- [PROVIDED DATA]
-*-*-
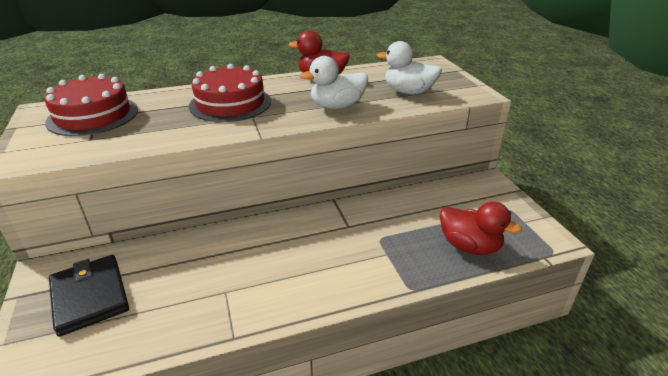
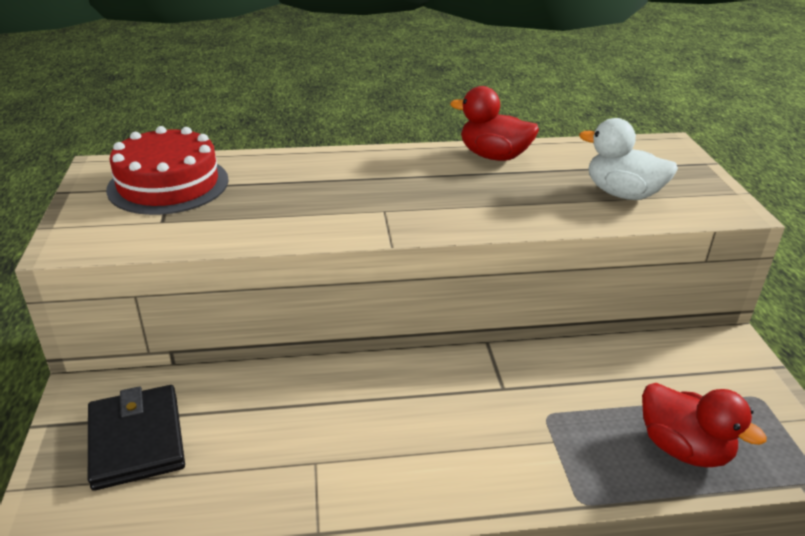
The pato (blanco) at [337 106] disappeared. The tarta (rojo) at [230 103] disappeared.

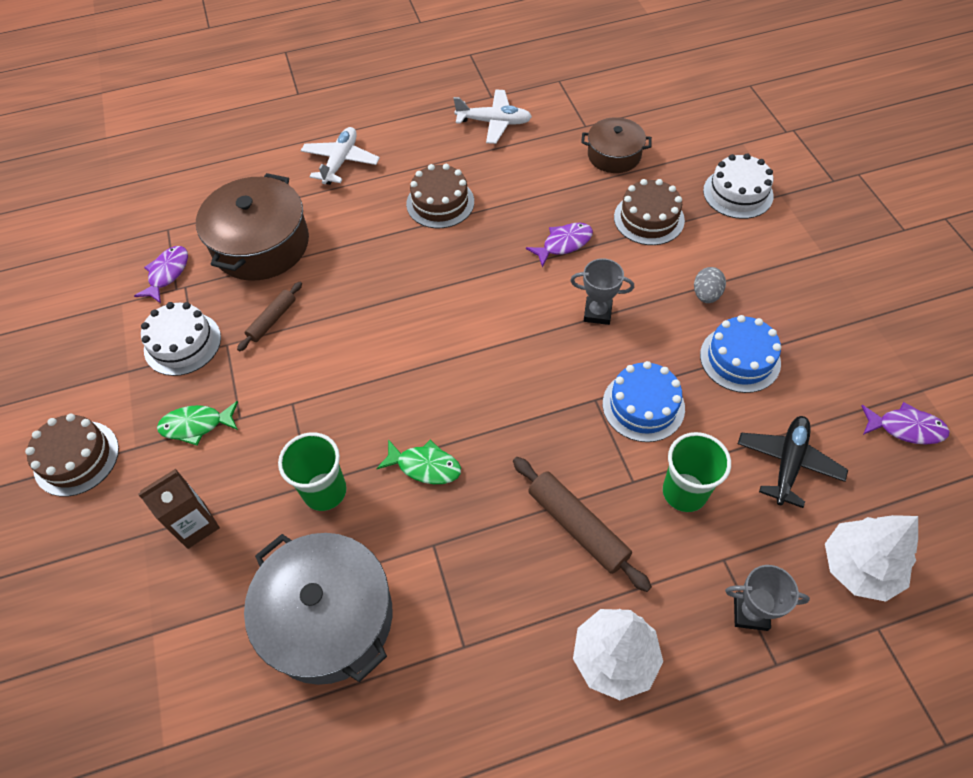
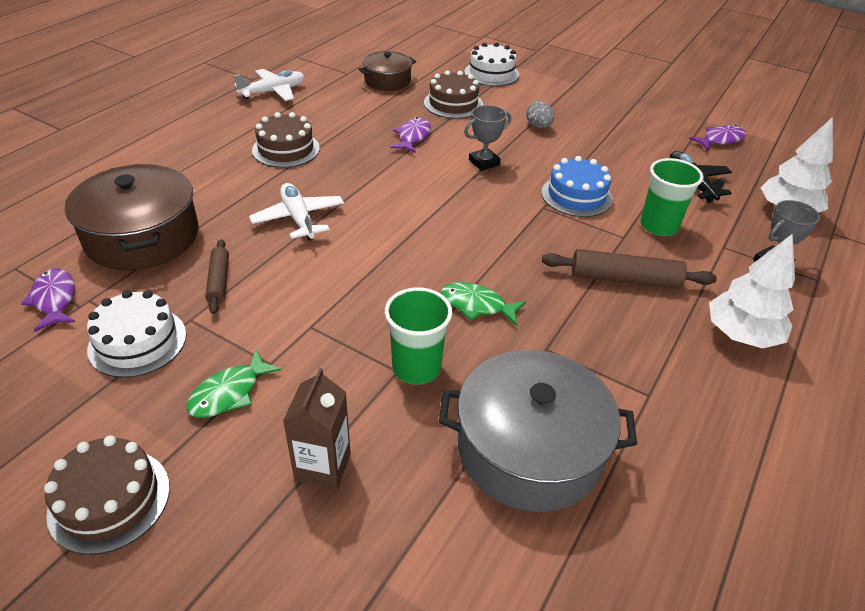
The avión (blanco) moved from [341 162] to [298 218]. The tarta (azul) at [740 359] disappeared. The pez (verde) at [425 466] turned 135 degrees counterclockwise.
-*-*-
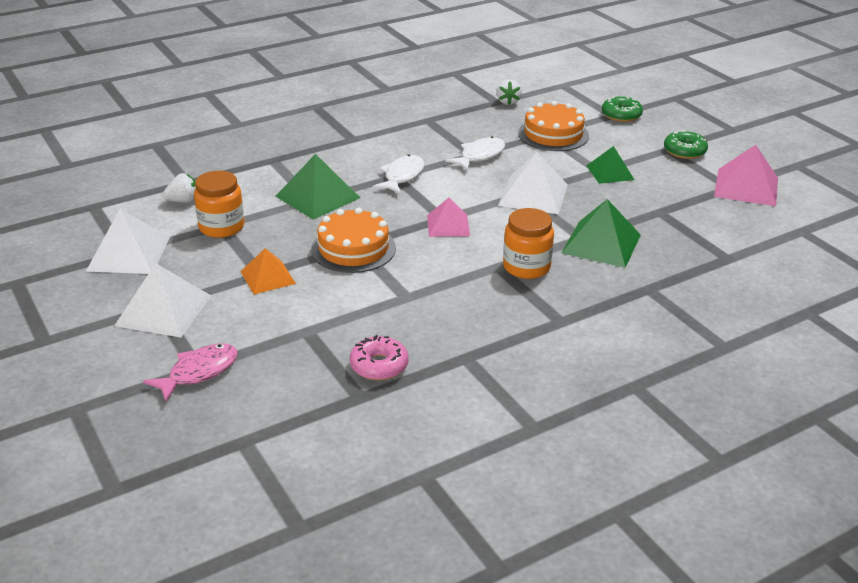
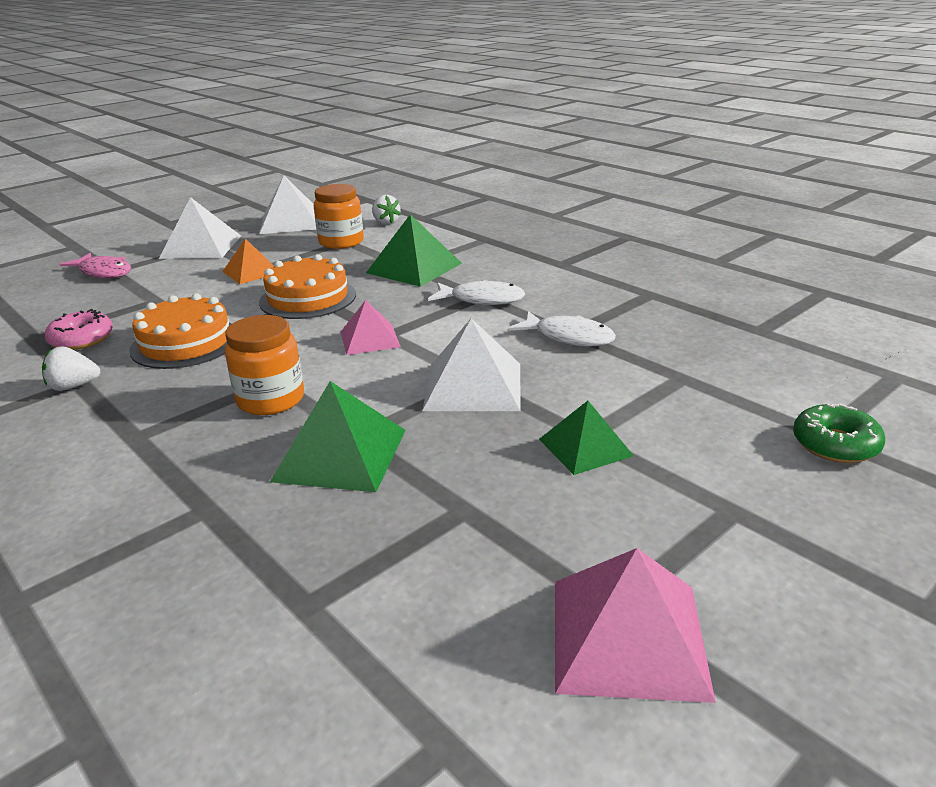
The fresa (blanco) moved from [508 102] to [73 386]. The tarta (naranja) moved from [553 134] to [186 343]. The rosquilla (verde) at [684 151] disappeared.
-*-*-
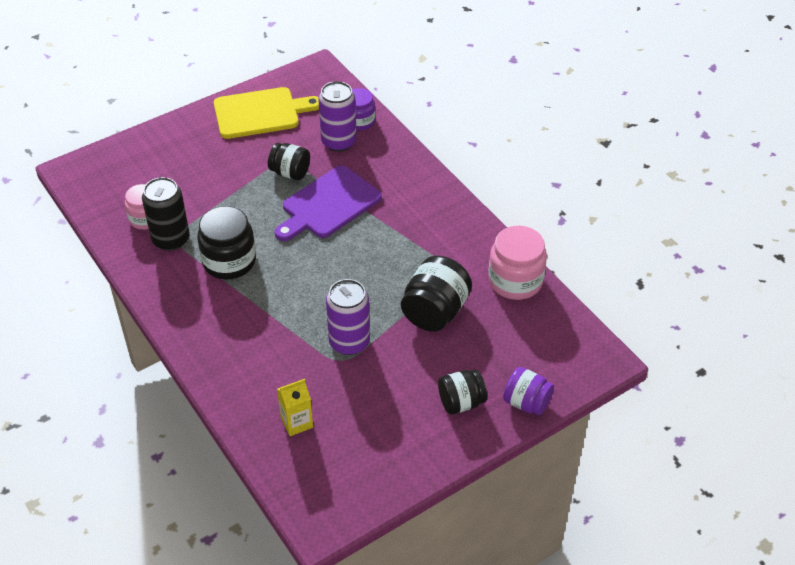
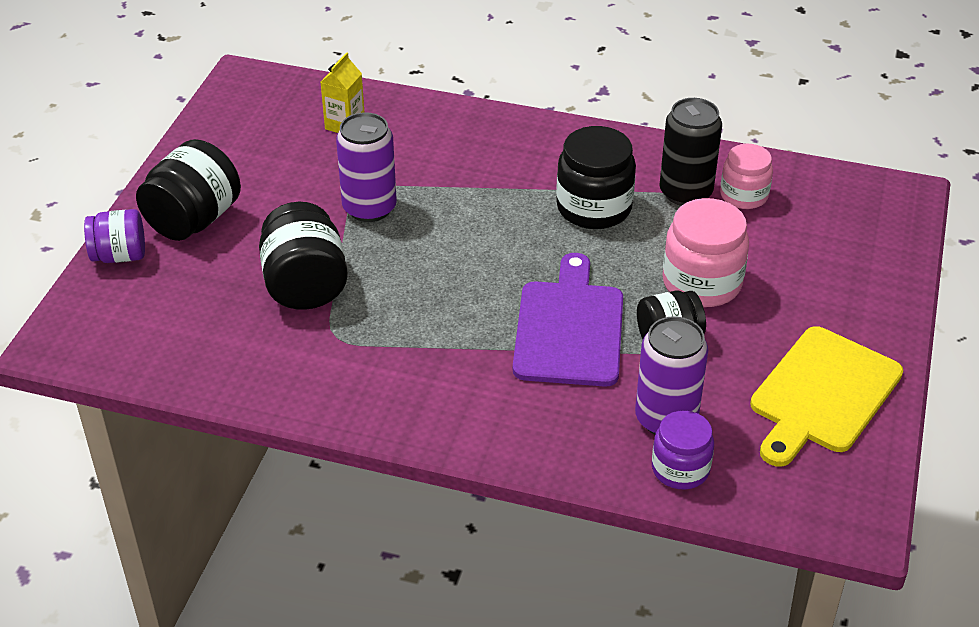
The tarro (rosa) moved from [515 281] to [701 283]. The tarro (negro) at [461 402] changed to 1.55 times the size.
-*-*-
- [WORK INSTRUCTIONS] Within the listing above, the stretch from the line with "The pato (blanco)" down to the line with "The avión (blanco)" is to be given again exactly, end lines included and pictures excluded.

- [RESPONSE TO THE EXERCISE]
The pato (blanco) at [337 106] disappeared. The tarta (rojo) at [230 103] disappeared.

The avión (blanco) moved from [341 162] to [298 218]. The tarta (azul) at [740 359] disappeared. The pez (verde) at [425 466] turned 135 degrees counterclockwise.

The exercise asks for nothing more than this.